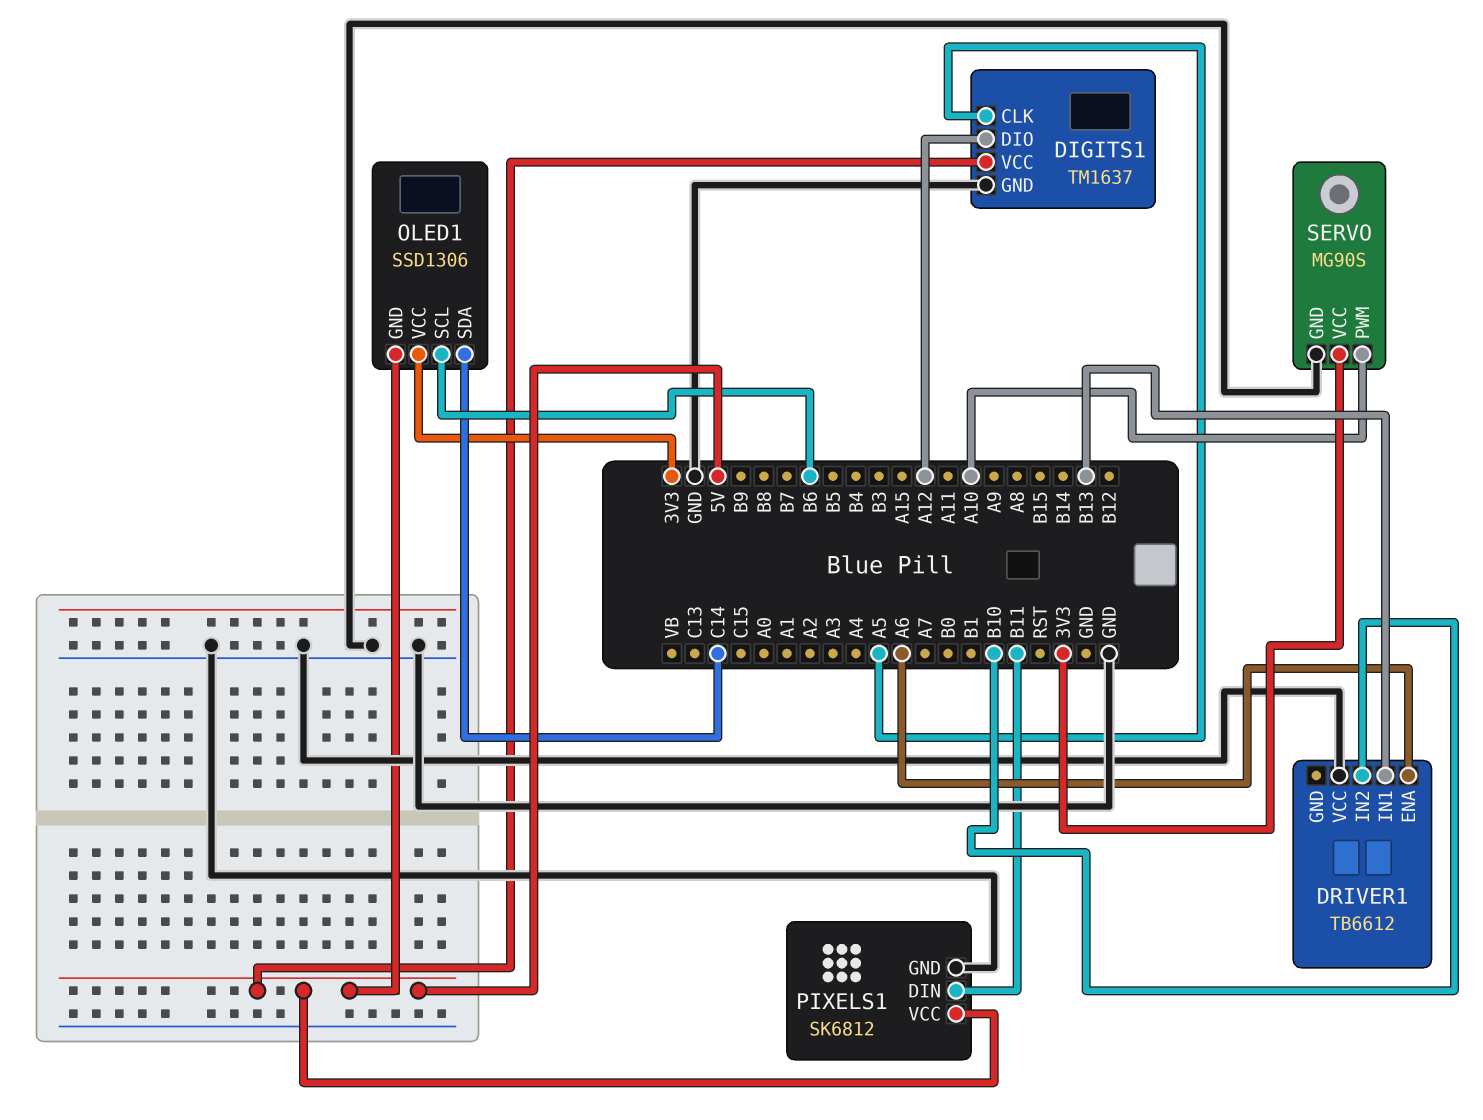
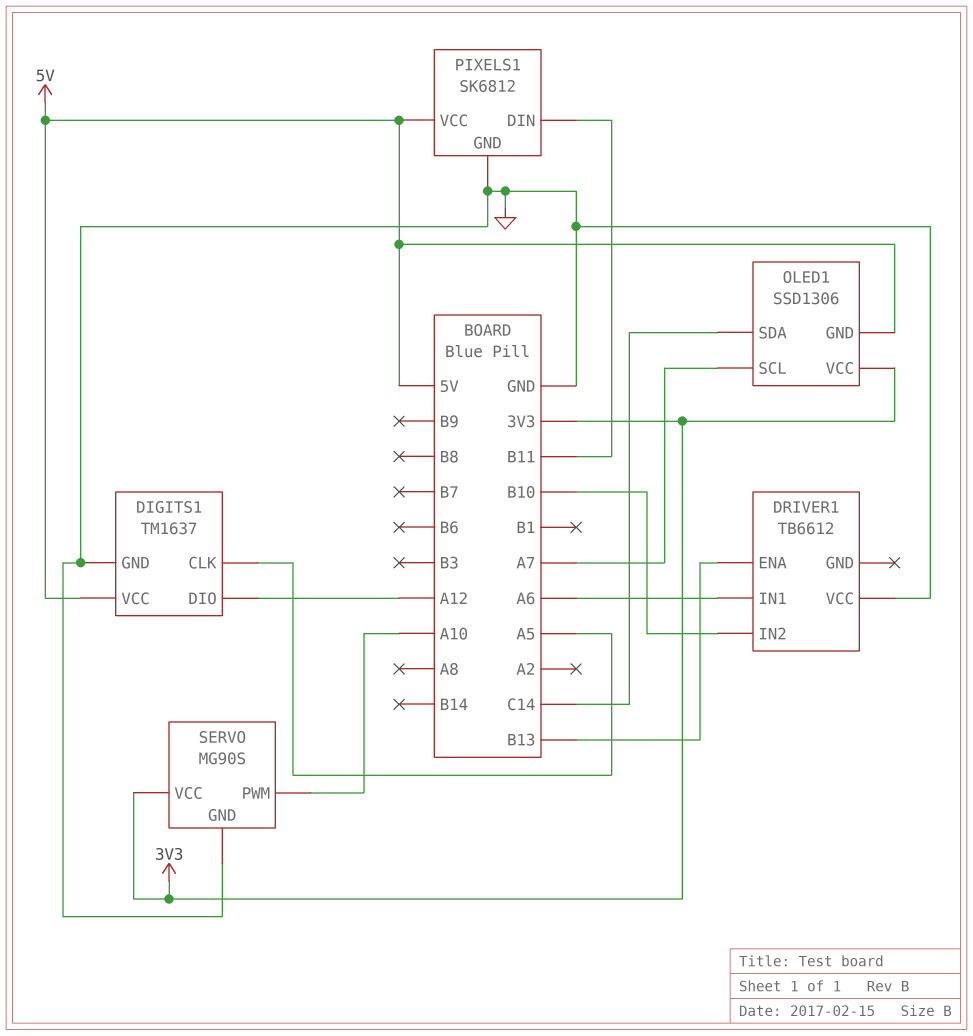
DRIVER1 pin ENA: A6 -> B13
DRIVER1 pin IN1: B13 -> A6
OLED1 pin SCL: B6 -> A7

==

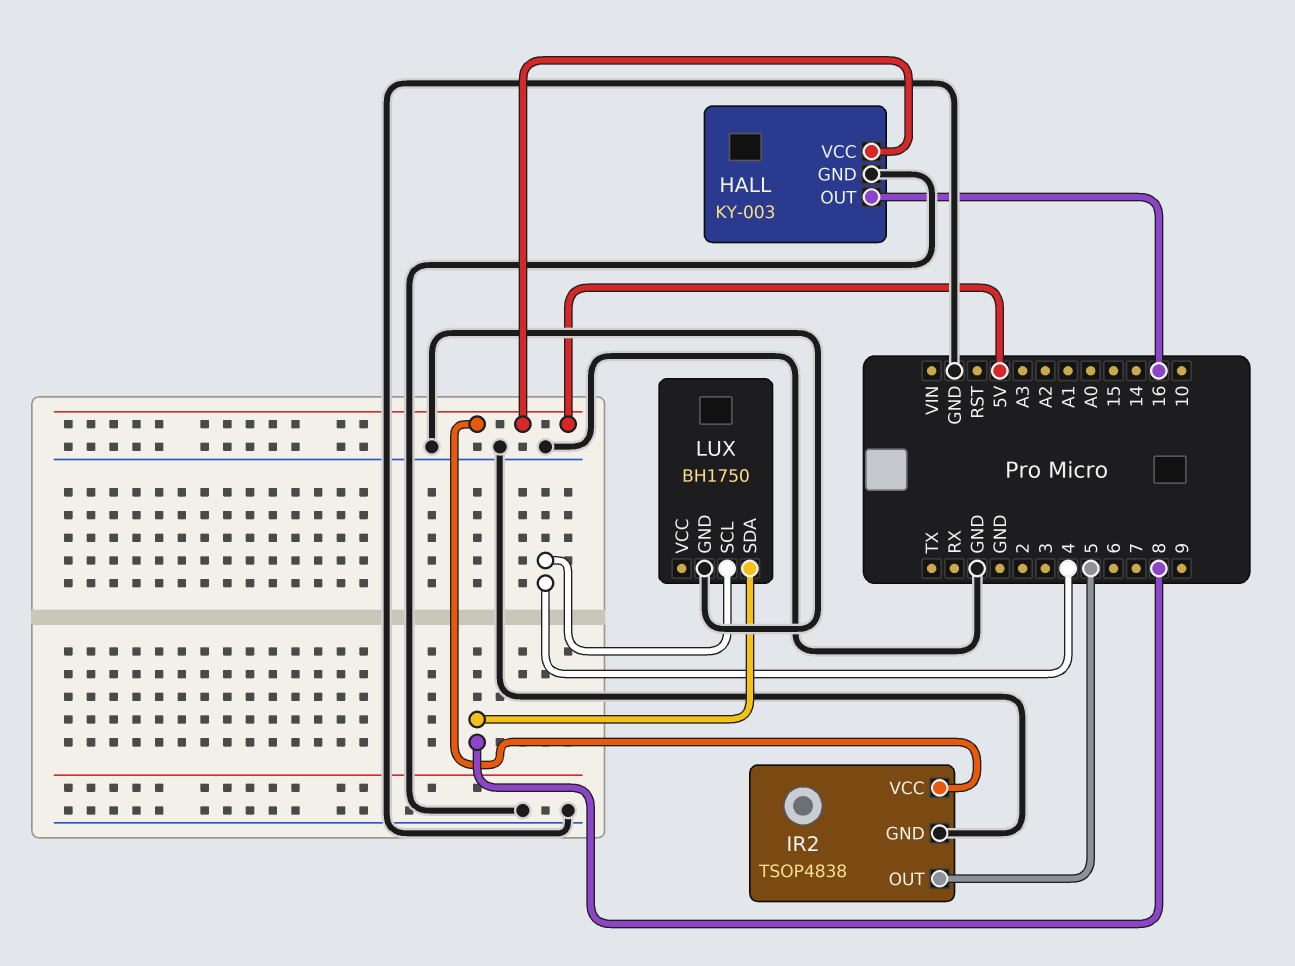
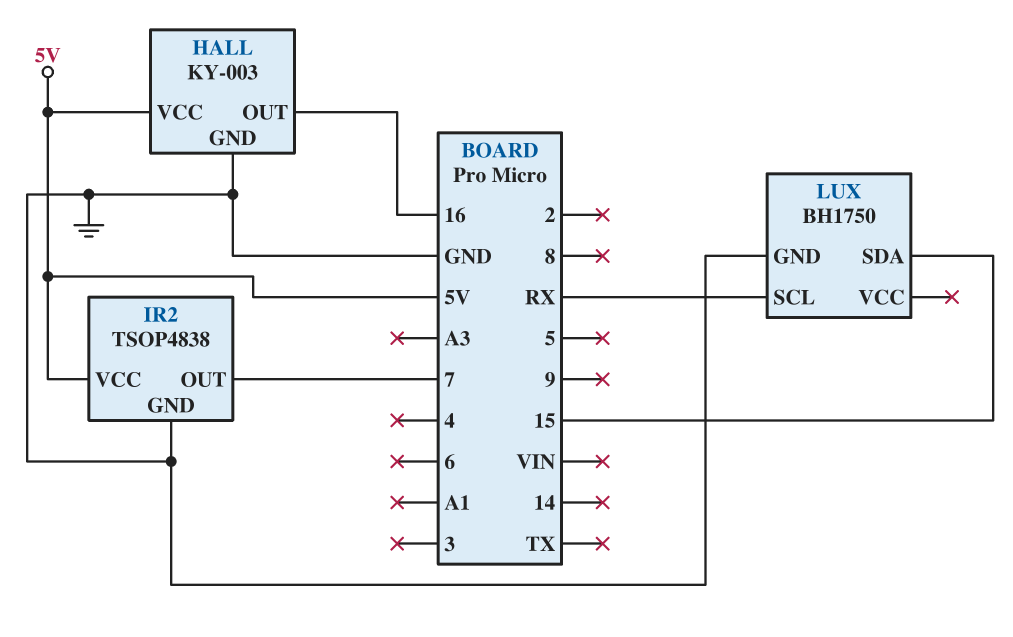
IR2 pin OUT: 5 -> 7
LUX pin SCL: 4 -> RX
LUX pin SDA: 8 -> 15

...

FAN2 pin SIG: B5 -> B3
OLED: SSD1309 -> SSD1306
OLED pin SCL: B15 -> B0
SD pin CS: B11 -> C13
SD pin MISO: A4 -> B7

= Activity =
Output exactly the lines of the material above from the one containing "DRIVER1 pin ENA: A6 -> B13" up to and including the one containing "OLED1 pin SCL: B6 -> A7".

= Answer section =
DRIVER1 pin ENA: A6 -> B13
DRIVER1 pin IN1: B13 -> A6
OLED1 pin SCL: B6 -> A7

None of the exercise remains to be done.